GIVEN RECORDS -

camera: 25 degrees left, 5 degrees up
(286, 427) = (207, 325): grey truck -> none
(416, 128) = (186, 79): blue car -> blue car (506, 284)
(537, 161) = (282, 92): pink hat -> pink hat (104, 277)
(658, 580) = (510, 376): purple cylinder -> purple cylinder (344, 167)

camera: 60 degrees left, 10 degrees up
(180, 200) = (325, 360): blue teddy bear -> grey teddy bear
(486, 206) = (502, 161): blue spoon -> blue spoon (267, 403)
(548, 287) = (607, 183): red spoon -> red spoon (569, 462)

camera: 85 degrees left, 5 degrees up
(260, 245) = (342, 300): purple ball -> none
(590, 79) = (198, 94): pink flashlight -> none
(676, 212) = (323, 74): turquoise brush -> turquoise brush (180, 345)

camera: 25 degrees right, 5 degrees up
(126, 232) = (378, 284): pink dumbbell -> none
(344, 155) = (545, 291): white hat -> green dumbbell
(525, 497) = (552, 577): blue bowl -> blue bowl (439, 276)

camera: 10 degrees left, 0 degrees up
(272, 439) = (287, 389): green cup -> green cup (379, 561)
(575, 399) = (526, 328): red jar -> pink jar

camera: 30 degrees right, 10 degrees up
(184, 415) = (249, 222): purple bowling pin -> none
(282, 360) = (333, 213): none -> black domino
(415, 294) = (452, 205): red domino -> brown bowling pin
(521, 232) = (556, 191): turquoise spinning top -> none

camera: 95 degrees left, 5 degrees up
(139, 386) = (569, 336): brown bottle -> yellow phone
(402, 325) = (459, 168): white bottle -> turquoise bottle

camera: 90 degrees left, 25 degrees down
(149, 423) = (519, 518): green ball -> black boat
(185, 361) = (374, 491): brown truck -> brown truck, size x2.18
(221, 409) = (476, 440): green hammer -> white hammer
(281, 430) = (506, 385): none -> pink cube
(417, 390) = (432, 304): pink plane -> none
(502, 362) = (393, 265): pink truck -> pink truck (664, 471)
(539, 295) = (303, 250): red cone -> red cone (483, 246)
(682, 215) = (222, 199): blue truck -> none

WHAT IS NEEDED -
When you reach the end of the data above, set it all down again unchanged.

RESPONSE BOX -
camera: 25 degrees left, 5 degrees up
(286, 427) = (207, 325): grey truck -> none
(416, 128) = (186, 79): blue car -> blue car (506, 284)
(537, 161) = (282, 92): pink hat -> pink hat (104, 277)
(658, 580) = (510, 376): purple cylinder -> purple cylinder (344, 167)

camera: 60 degrees left, 10 degrees up
(180, 200) = (325, 360): blue teddy bear -> grey teddy bear
(486, 206) = (502, 161): blue spoon -> blue spoon (267, 403)
(548, 287) = (607, 183): red spoon -> red spoon (569, 462)

camera: 85 degrees left, 5 degrees up
(260, 245) = (342, 300): purple ball -> none
(590, 79) = (198, 94): pink flashlight -> none
(676, 212) = (323, 74): turquoise brush -> turquoise brush (180, 345)

camera: 25 degrees right, 5 degrees up
(126, 232) = (378, 284): pink dumbbell -> none
(344, 155) = (545, 291): white hat -> green dumbbell
(525, 497) = (552, 577): blue bowl -> blue bowl (439, 276)

camera: 10 degrees left, 0 degrees up
(272, 439) = (287, 389): green cup -> green cup (379, 561)
(575, 399) = (526, 328): red jar -> pink jar

camera: 30 degrees right, 10 degrees up
(184, 415) = (249, 222): purple bowling pin -> none
(282, 360) = (333, 213): none -> black domino
(415, 294) = (452, 205): red domino -> brown bowling pin
(521, 232) = (556, 191): turquoise spinning top -> none

camera: 95 degrees left, 5 degrees up
(139, 386) = (569, 336): brown bottle -> yellow phone
(402, 325) = (459, 168): white bottle -> turquoise bottle

camera: 90 degrees left, 25 degrees down
(149, 423) = (519, 518): green ball -> black boat
(185, 361) = (374, 491): brown truck -> brown truck, size x2.18
(221, 409) = (476, 440): green hammer -> white hammer
(281, 430) = (506, 385): none -> pink cube
(417, 390) = (432, 304): pink plane -> none
(502, 362) = (393, 265): pink truck -> pink truck (664, 471)
(539, 295) = (303, 250): red cone -> red cone (483, 246)
(682, 215) = (222, 199): blue truck -> none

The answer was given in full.